From the entries that follow, extract each line holding the string "cone".

-- Exercise material follows --

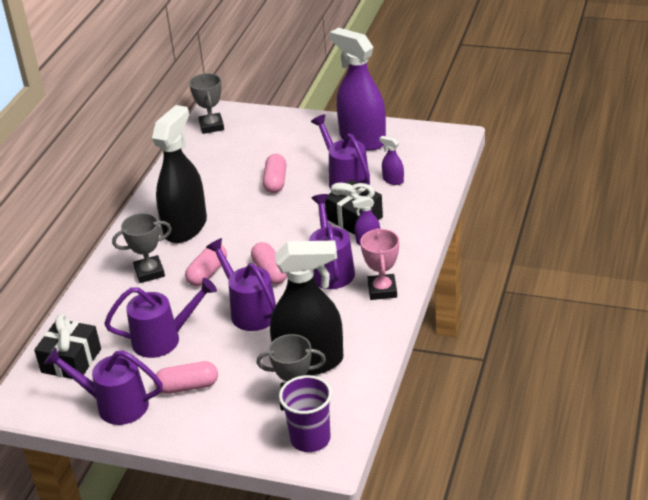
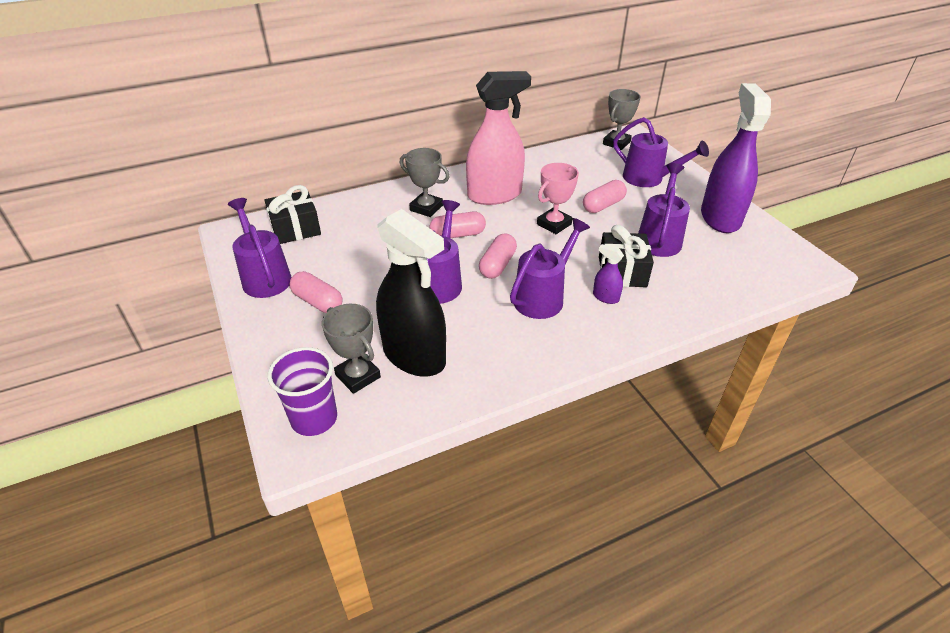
camera: 45 degrees right, 5 degrees up
(164, 339) = (360, 257): purple watering can -> purple watering can (649, 179)
(185, 227) = (494, 195): black spray bottle -> pink spray bottle
(382, 290) = (556, 346): pink trophy -> pink trophy (554, 224)
(393, 180) = (700, 264): purple spray bottle -> none

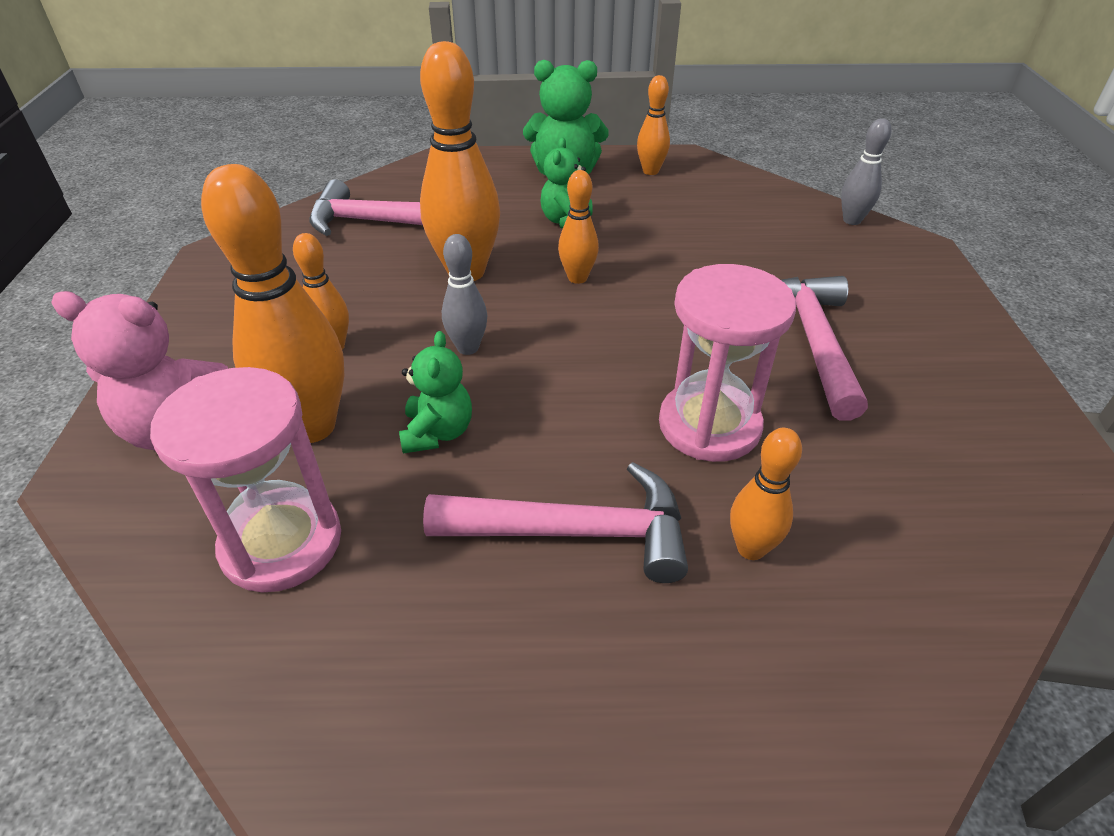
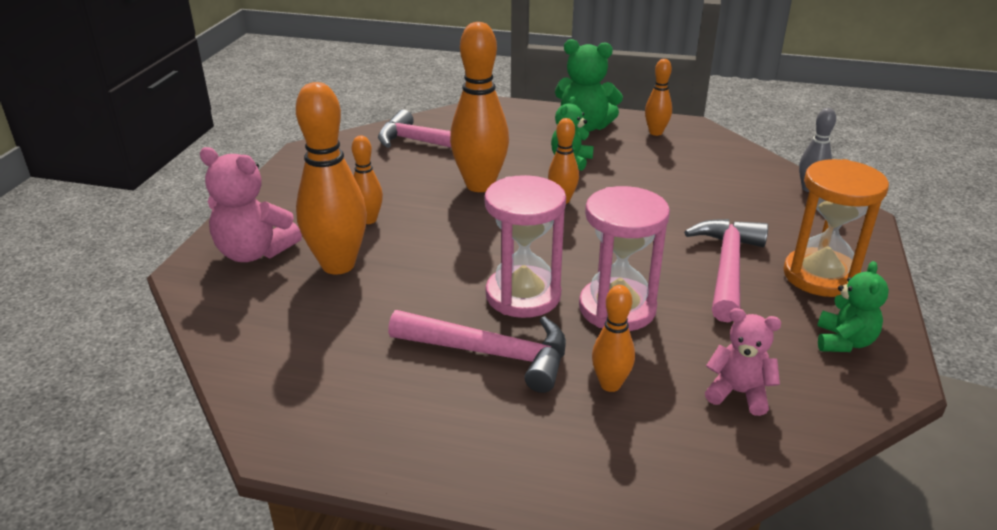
camera: 15 degrees right, 10 degrees down
(281, 543) = (298, 326): pink hourglass -> pink hourglass (523, 295)
(437, 432) = (420, 282): green teddy bear -> green teddy bear (844, 342)
(468, 348) = (461, 234): grey bowling pin -> none
(911, 525) = (738, 393): none -> pink teddy bear
(920, 334) = (820, 276): none -> orange hourglass

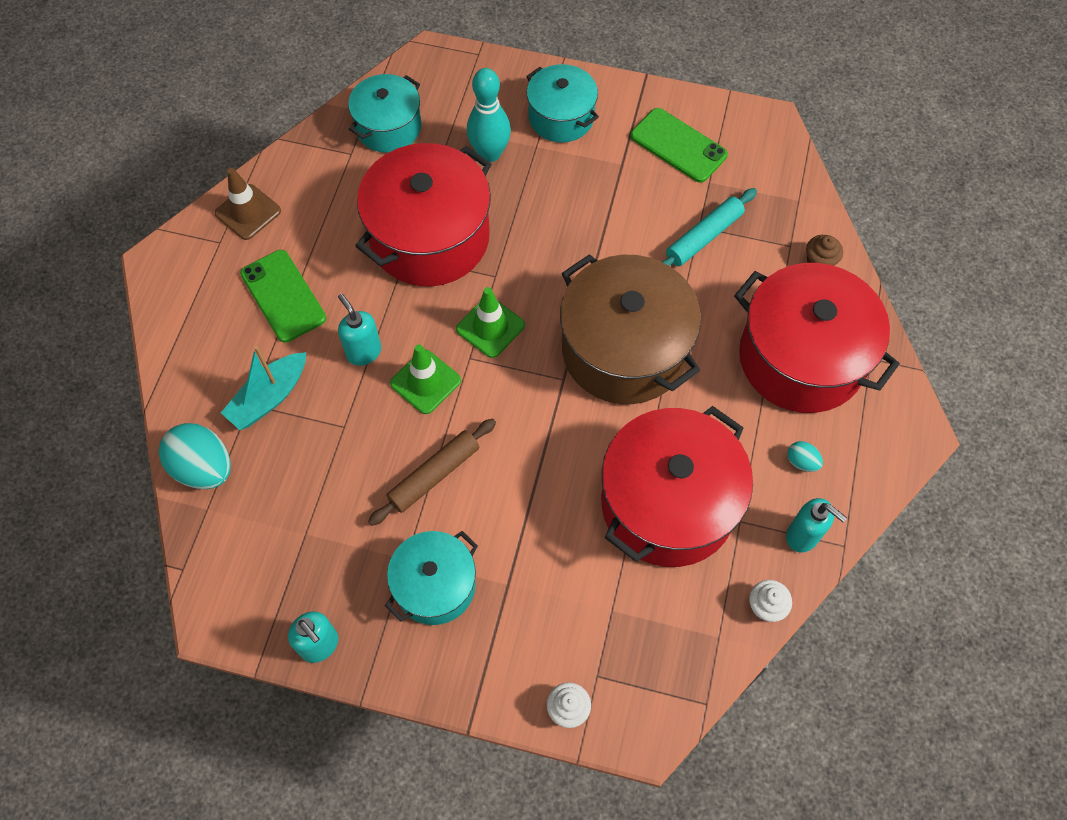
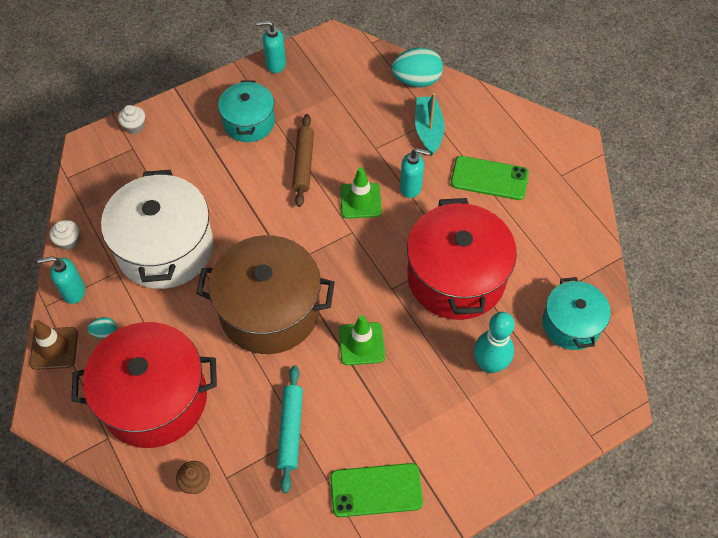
camera: 135 degrees right, 5 degrees down
(248, 212) = (571, 202): brown traffic cone -> brown traffic cone (54, 348)
(490, 327) = (360, 257): green traffic cone -> green traffic cone (361, 344)
(561, 117) = (477, 436): turquoise pot -> none
(668, 504) = (165, 248): red pot -> white pot

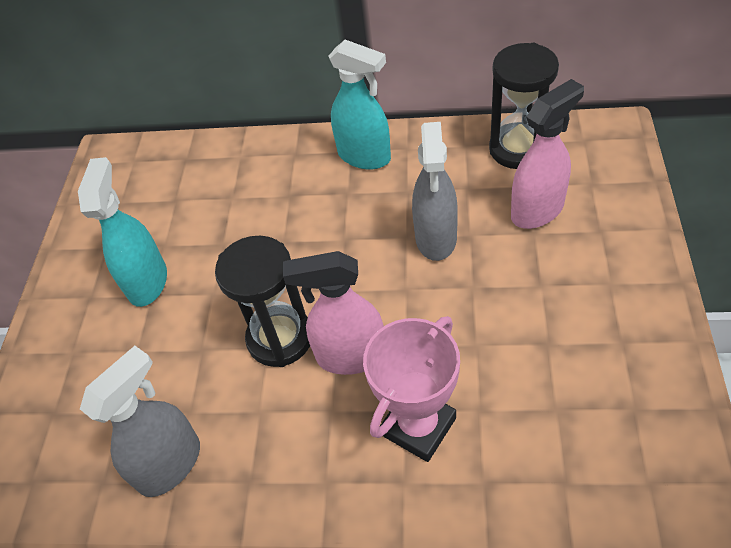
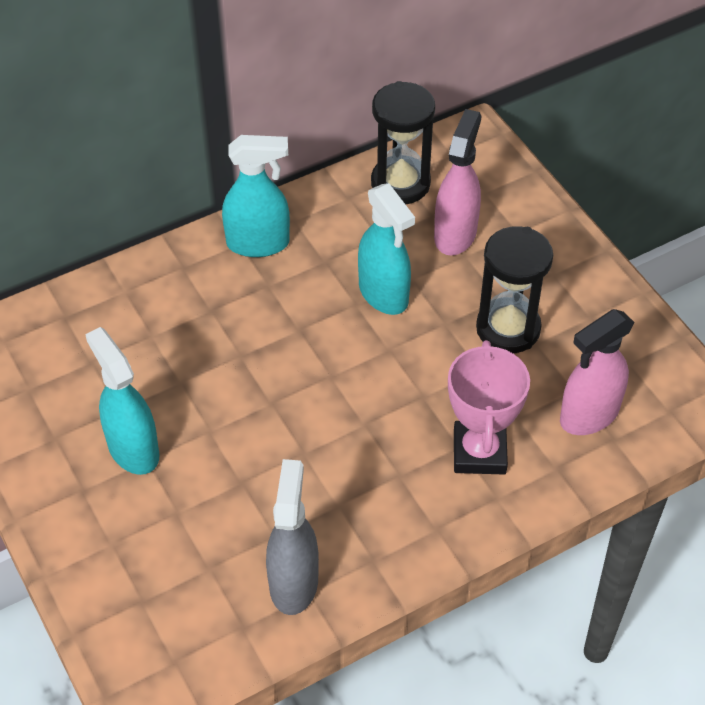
camera: 40 degrees left, 0 degrees up
(280, 338) = (308, 439): black hourglass -> black hourglass (508, 328)
(350, 356) = (383, 425): pink spray bottle -> pink spray bottle (588, 415)
(436, 238) = (383, 294): grey spray bottle -> turquoise spray bottle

-- Exercise material concluded --

**Your response**
(248, 212) = (571, 202): brown traffic cone -> brown traffic cone (54, 348)
(490, 327) = (360, 257): green traffic cone -> green traffic cone (361, 344)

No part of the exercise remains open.